### Assigned task
Restate all the data word for word and omit the pictures.

Records drawn from a dataset:
----

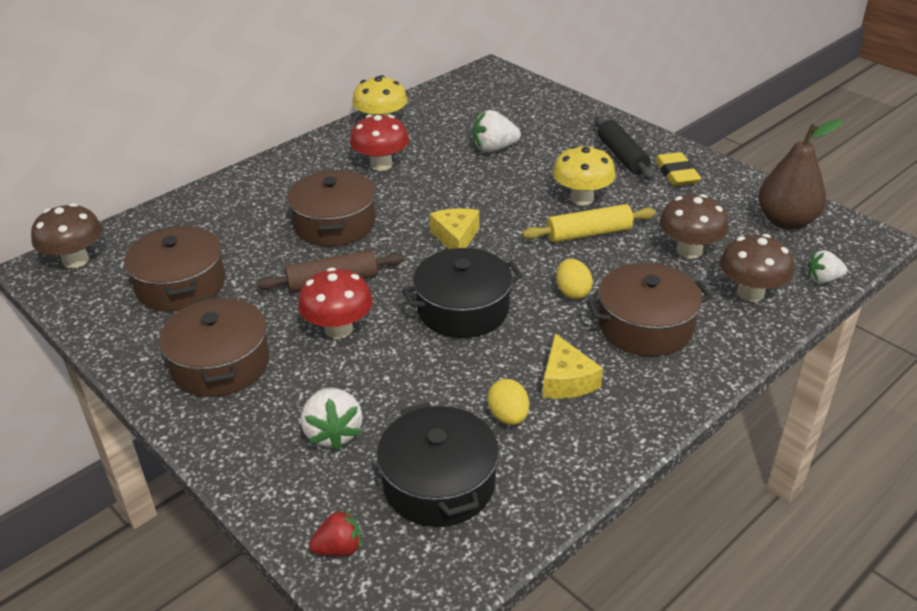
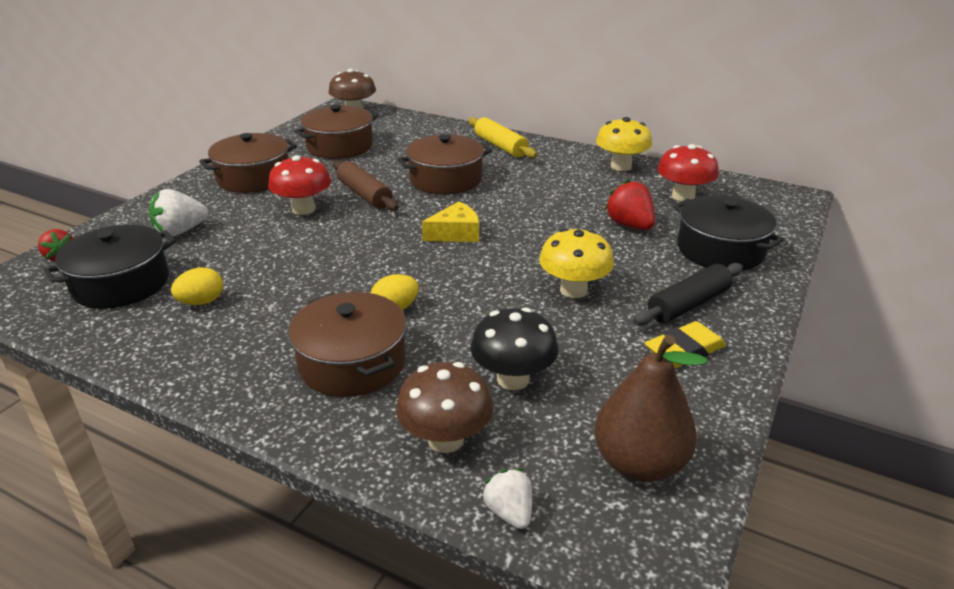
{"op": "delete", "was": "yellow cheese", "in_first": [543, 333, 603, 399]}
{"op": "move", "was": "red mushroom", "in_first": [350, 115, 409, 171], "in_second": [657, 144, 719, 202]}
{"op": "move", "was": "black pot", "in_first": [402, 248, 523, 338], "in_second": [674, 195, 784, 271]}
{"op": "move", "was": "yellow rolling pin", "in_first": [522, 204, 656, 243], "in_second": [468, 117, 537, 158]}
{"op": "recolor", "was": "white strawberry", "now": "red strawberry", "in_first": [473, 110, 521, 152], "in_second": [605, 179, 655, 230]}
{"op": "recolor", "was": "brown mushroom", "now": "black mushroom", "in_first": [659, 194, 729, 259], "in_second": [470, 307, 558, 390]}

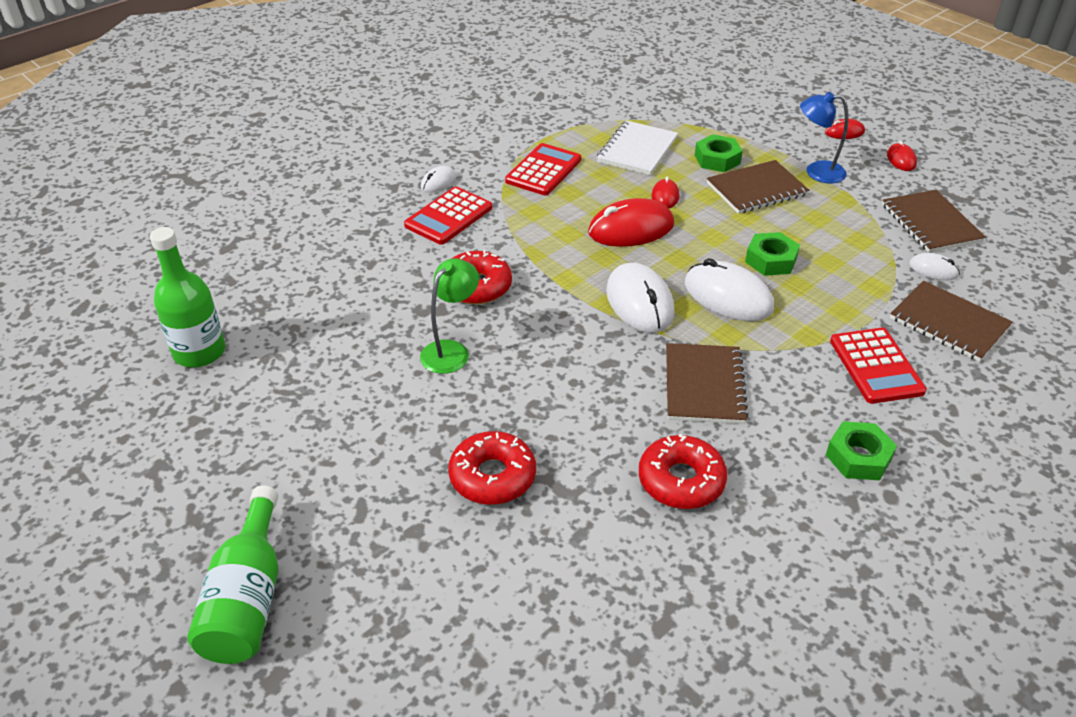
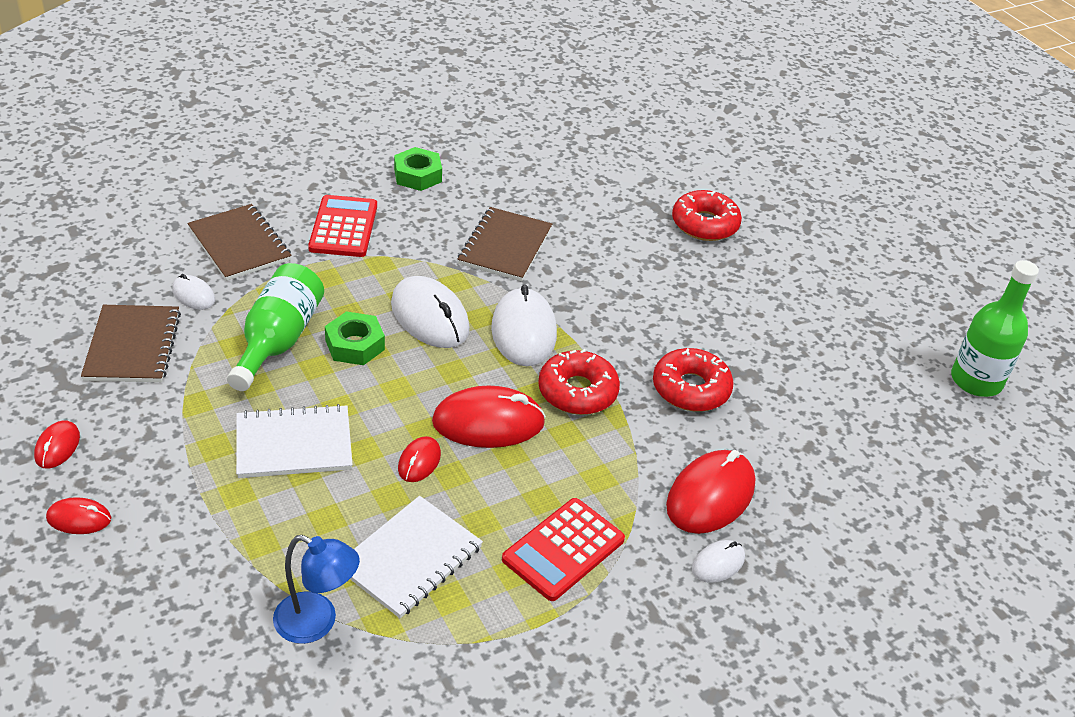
{"op": "delete", "was": "green lamp", "in_first": [420, 258, 479, 374]}
{"op": "delete", "was": "green nut", "in_first": [695, 134, 743, 172]}
{"op": "move", "was": "green bottle", "in_first": [187, 485, 278, 664], "in_second": [227, 263, 324, 391]}
{"op": "move", "was": "red donut", "in_first": [639, 434, 728, 509], "in_second": [538, 349, 620, 415]}
{"op": "move", "was": "blue lamp", "in_first": [800, 92, 849, 183], "in_second": [273, 535, 360, 644]}
{"op": "replace", "was": "red calculator", "now": "red mouse", "in_first": [404, 187, 492, 245], "in_second": [666, 450, 755, 534]}
{"op": "recolor", "was": "brown notebook", "now": "white notebook", "in_first": [707, 160, 809, 214], "in_second": [236, 404, 353, 478]}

----

### Output below
{"op": "delete", "was": "yellow cheese", "in_first": [543, 333, 603, 399]}
{"op": "move", "was": "red mushroom", "in_first": [350, 115, 409, 171], "in_second": [657, 144, 719, 202]}
{"op": "move", "was": "black pot", "in_first": [402, 248, 523, 338], "in_second": [674, 195, 784, 271]}
{"op": "move", "was": "yellow rolling pin", "in_first": [522, 204, 656, 243], "in_second": [468, 117, 537, 158]}
{"op": "recolor", "was": "white strawberry", "now": "red strawberry", "in_first": [473, 110, 521, 152], "in_second": [605, 179, 655, 230]}
{"op": "recolor", "was": "brown mushroom", "now": "black mushroom", "in_first": [659, 194, 729, 259], "in_second": [470, 307, 558, 390]}

{"op": "delete", "was": "green lamp", "in_first": [420, 258, 479, 374]}
{"op": "delete", "was": "green nut", "in_first": [695, 134, 743, 172]}
{"op": "move", "was": "green bottle", "in_first": [187, 485, 278, 664], "in_second": [227, 263, 324, 391]}
{"op": "move", "was": "red donut", "in_first": [639, 434, 728, 509], "in_second": [538, 349, 620, 415]}
{"op": "move", "was": "blue lamp", "in_first": [800, 92, 849, 183], "in_second": [273, 535, 360, 644]}
{"op": "replace", "was": "red calculator", "now": "red mouse", "in_first": [404, 187, 492, 245], "in_second": [666, 450, 755, 534]}
{"op": "recolor", "was": "brown notebook", "now": "white notebook", "in_first": [707, 160, 809, 214], "in_second": [236, 404, 353, 478]}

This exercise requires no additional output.